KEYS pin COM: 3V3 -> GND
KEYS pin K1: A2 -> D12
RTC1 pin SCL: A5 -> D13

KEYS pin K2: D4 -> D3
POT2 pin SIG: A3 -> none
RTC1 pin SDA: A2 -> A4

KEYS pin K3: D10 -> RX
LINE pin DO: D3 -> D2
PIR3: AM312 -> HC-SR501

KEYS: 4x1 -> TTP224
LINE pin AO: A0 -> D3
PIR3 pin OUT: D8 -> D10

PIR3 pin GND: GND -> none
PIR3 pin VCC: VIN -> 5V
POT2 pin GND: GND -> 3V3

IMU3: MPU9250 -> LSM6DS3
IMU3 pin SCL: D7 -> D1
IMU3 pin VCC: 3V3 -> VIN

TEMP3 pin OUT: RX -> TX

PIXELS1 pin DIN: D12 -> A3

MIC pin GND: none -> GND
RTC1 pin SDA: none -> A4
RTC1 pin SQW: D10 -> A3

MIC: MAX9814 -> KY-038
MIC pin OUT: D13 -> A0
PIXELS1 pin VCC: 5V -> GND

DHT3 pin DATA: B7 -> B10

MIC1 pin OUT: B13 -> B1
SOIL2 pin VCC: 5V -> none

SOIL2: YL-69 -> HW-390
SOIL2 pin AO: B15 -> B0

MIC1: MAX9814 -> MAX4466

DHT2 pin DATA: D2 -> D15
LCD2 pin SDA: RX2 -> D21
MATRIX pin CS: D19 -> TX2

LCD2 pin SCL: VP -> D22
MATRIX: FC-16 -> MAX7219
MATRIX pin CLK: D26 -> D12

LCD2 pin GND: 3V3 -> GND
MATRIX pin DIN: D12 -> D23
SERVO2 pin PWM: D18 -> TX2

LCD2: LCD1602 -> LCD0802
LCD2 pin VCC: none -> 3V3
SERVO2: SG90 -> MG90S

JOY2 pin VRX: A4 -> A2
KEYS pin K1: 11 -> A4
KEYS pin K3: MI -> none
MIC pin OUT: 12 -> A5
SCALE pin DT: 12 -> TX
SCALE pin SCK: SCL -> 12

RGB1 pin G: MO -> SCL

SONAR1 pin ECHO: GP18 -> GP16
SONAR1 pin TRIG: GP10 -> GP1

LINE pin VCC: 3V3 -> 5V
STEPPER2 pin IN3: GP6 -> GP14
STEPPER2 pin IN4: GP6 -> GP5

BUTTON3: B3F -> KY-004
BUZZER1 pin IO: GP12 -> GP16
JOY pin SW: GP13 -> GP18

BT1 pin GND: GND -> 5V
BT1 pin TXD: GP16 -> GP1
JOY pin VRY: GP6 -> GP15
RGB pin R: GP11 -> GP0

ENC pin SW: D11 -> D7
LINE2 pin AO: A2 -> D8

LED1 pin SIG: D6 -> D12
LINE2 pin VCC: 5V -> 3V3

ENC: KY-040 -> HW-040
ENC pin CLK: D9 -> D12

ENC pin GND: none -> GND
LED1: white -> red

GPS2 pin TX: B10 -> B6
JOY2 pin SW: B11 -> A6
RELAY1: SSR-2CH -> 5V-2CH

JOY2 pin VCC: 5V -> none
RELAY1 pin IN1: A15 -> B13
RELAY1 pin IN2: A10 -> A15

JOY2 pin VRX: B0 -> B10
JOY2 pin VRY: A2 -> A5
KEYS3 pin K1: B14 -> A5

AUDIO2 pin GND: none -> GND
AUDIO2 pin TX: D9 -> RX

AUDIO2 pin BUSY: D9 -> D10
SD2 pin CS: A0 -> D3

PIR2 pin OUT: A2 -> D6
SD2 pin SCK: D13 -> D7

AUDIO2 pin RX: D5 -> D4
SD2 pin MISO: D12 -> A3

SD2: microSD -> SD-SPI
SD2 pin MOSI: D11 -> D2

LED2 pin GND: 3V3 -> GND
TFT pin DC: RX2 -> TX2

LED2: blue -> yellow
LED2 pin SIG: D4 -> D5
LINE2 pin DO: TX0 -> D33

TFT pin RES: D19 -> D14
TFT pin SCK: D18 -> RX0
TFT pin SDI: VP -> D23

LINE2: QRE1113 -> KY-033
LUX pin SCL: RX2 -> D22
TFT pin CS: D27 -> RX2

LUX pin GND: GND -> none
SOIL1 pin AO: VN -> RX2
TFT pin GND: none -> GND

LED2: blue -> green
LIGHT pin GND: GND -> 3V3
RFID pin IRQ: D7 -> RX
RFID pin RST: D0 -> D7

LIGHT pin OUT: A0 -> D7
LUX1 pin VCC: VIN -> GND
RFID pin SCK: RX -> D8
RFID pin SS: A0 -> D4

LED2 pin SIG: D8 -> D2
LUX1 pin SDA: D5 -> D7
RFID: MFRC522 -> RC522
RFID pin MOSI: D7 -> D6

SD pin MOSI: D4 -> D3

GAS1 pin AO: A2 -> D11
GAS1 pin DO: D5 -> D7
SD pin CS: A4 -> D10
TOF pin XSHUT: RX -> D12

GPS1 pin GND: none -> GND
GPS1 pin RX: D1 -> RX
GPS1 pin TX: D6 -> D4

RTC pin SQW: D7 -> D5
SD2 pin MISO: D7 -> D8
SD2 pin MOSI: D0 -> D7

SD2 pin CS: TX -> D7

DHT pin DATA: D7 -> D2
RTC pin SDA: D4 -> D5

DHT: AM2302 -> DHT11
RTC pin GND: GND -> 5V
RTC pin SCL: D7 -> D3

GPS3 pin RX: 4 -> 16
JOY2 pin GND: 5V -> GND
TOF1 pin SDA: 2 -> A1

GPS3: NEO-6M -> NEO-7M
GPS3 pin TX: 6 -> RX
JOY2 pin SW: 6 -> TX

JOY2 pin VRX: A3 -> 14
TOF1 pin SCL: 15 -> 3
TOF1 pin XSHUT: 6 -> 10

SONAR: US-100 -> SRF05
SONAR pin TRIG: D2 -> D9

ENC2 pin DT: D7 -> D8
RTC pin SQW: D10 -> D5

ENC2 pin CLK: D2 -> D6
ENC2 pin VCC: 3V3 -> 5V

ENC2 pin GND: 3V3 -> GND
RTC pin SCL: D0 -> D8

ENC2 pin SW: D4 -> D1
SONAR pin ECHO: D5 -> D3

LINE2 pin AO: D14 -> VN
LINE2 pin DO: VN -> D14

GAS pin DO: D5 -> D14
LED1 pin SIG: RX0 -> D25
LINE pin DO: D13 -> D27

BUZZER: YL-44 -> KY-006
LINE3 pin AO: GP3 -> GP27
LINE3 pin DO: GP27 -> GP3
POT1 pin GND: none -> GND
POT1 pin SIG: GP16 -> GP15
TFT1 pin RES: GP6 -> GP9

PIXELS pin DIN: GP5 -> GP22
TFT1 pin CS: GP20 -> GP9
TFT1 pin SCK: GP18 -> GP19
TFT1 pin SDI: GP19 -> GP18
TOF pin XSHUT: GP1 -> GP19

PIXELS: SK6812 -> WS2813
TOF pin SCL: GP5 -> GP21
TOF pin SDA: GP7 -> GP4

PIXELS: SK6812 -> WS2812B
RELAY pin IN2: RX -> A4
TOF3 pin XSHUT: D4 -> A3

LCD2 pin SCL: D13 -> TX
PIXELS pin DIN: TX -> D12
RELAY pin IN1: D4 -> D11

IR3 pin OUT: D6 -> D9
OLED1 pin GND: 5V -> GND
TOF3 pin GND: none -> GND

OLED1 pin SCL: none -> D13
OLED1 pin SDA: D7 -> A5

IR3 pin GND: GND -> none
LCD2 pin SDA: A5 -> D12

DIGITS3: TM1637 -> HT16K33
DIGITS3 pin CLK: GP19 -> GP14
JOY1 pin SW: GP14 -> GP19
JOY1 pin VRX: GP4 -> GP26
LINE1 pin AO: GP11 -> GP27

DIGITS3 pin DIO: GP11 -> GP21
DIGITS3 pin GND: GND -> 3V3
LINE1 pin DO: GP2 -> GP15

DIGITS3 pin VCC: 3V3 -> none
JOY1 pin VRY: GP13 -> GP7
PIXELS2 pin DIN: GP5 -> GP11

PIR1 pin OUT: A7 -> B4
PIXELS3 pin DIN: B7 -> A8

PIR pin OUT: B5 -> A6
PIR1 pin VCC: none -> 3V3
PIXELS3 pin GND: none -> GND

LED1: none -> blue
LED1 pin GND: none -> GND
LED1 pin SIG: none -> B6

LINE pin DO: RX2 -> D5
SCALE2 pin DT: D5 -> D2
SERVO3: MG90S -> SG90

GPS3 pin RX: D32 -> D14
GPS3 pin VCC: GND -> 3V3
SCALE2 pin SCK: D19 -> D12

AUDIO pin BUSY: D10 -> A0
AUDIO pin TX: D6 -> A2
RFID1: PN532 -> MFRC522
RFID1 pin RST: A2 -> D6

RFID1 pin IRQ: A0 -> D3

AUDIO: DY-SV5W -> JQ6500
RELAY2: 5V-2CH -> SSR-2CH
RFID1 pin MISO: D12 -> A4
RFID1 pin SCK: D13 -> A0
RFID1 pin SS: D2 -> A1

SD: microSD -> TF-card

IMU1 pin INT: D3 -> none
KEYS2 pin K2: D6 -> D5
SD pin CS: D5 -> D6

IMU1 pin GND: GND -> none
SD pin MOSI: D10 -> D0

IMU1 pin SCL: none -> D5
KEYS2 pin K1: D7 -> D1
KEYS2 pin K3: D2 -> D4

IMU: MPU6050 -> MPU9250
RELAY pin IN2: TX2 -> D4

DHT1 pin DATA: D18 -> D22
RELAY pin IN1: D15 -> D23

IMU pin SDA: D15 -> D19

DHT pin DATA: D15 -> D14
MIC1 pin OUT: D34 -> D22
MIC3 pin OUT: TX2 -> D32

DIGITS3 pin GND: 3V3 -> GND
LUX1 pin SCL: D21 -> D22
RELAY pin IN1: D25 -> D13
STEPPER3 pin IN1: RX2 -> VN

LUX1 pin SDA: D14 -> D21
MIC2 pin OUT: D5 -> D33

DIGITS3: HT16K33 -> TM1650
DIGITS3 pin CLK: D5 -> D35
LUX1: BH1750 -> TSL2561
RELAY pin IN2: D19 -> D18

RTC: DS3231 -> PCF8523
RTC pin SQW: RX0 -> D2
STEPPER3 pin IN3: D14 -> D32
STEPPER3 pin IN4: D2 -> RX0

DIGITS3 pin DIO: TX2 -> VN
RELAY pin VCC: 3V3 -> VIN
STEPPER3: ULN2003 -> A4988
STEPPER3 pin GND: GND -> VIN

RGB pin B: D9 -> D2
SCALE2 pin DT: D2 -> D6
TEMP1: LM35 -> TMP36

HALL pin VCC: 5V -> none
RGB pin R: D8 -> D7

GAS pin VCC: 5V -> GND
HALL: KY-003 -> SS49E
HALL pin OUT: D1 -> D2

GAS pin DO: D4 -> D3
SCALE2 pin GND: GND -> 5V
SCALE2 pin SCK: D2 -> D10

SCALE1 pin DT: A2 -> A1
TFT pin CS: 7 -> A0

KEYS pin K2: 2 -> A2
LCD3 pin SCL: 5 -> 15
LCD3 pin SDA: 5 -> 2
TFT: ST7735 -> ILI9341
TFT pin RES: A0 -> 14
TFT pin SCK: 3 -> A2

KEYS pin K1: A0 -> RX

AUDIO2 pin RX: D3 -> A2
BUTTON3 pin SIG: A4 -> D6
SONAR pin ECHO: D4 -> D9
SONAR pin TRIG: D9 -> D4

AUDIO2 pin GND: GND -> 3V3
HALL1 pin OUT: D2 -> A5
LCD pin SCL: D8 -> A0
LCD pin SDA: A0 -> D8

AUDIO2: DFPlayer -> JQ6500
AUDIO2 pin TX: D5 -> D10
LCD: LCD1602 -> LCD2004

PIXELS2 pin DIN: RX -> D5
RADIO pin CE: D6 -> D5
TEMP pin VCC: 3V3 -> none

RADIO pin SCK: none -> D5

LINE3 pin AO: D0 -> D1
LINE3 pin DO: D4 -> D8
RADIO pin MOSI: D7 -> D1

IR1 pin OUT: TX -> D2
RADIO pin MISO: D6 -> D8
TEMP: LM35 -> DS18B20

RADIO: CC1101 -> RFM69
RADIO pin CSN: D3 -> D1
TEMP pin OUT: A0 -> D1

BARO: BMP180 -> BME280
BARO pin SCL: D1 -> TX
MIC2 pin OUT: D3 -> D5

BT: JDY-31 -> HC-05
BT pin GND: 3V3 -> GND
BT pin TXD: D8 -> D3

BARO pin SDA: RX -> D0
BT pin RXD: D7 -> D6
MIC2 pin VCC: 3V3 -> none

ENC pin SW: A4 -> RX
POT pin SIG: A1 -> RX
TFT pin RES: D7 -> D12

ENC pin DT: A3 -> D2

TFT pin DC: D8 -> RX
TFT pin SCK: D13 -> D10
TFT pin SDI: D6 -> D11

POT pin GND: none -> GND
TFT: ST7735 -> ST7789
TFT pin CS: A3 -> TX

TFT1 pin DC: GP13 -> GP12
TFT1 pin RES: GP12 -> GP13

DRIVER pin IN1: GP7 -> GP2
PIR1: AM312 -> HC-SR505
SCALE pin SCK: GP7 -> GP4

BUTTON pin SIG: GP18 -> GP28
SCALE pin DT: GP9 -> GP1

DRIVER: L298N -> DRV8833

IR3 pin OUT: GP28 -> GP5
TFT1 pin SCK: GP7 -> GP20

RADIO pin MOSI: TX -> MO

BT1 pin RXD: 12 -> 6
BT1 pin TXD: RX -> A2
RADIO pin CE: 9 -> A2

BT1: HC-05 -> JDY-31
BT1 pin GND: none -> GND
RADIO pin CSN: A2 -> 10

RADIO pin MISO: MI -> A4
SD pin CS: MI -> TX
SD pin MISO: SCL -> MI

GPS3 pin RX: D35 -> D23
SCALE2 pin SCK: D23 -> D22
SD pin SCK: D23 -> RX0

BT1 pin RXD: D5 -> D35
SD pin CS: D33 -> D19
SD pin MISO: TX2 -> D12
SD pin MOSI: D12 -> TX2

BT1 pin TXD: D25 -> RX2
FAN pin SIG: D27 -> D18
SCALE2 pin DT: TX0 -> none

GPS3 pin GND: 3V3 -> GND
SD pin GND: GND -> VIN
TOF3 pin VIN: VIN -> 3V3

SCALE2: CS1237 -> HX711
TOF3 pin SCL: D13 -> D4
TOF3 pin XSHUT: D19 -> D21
____
▶ [Instructions to follow]: Check the records above and copy each line that has the string "DATA".

▶ [Written response]:
DHT3 pin DATA: B7 -> B10
DHT2 pin DATA: D2 -> D15
DHT pin DATA: D7 -> D2
DHT1 pin DATA: D18 -> D22
DHT pin DATA: D15 -> D14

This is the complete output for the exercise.